TASK TO COMPLETE:
Count the lines below that contain the word "shop", and report only that number.

EXTRACTED RECORDS:

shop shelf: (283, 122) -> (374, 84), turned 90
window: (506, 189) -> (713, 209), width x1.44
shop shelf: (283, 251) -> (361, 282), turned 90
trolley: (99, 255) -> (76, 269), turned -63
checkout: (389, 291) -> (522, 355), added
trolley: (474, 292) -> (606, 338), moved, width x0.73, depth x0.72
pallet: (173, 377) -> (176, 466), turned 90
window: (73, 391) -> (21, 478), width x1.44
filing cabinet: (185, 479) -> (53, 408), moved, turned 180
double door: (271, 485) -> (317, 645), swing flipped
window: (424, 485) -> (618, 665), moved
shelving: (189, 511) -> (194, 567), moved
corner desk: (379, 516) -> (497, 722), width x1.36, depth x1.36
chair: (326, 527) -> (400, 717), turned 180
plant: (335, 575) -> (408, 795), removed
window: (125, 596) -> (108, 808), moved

EXERCISE RESPONSE:
2